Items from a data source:
◇ ◇ ◇ ◇ ◇

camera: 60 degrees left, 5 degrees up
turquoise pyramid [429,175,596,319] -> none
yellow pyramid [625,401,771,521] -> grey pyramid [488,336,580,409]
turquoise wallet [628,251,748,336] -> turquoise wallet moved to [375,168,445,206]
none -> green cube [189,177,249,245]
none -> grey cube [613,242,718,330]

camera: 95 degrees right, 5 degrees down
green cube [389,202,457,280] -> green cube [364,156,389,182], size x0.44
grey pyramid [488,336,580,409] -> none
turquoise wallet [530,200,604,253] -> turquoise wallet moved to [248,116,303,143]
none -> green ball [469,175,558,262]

◇ ◇ ◇ ◇ ◇

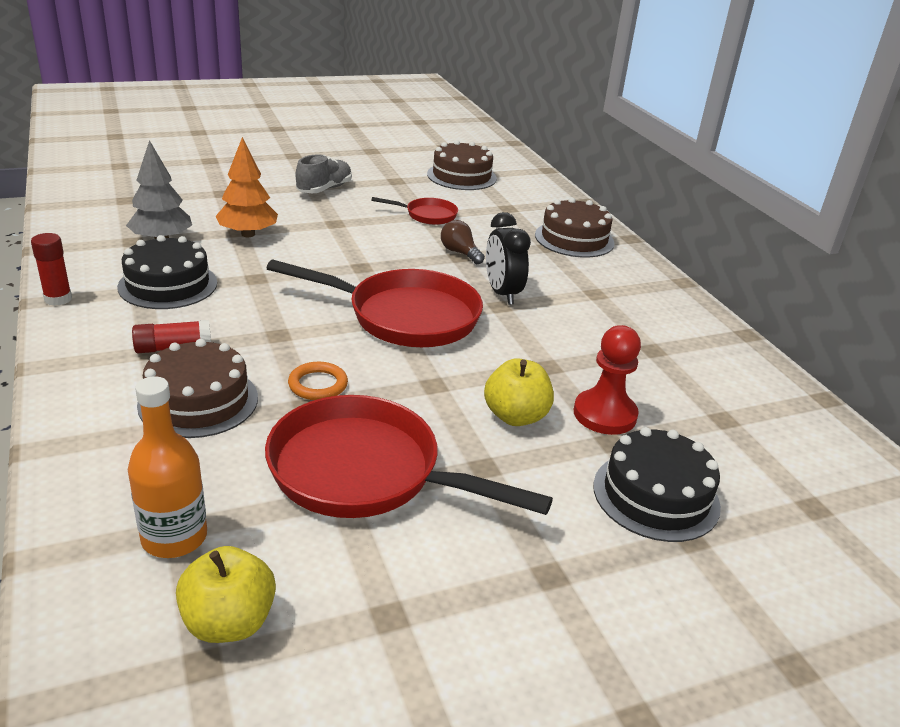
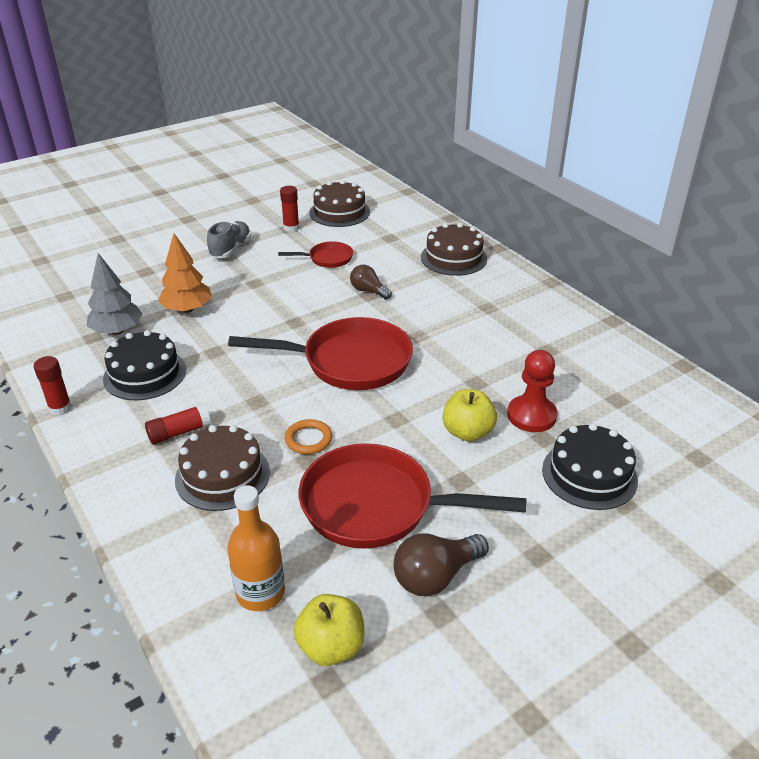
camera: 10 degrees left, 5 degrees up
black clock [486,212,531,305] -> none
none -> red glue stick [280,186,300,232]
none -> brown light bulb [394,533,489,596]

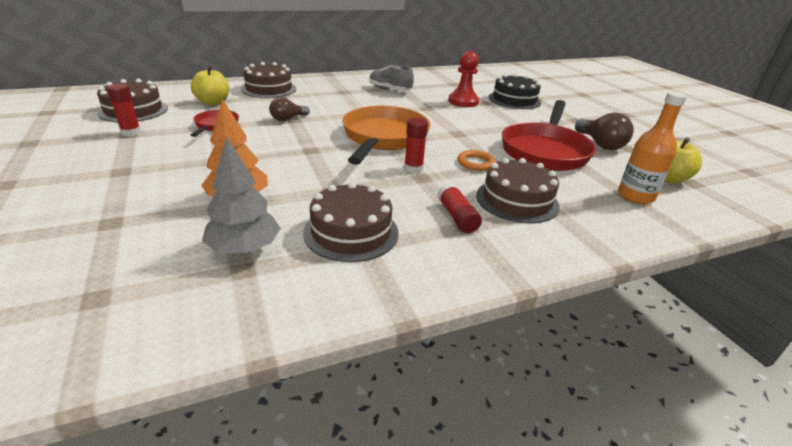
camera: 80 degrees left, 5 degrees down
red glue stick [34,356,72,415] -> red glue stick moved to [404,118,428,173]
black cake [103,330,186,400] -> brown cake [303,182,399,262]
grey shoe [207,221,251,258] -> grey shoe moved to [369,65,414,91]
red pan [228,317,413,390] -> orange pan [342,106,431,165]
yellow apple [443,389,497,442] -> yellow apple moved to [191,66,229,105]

◇ ◇ ◇ ◇ ◇

Please reproduce, exactly as they appear above, the lines from the line containing "red glue stick [34,356,72,415]" up to and including the line containing "yellow apple [443,389,497,442]".

*ANSWER FOR THE TASK:*
red glue stick [34,356,72,415] -> red glue stick moved to [404,118,428,173]
black cake [103,330,186,400] -> brown cake [303,182,399,262]
grey shoe [207,221,251,258] -> grey shoe moved to [369,65,414,91]
red pan [228,317,413,390] -> orange pan [342,106,431,165]
yellow apple [443,389,497,442] -> yellow apple moved to [191,66,229,105]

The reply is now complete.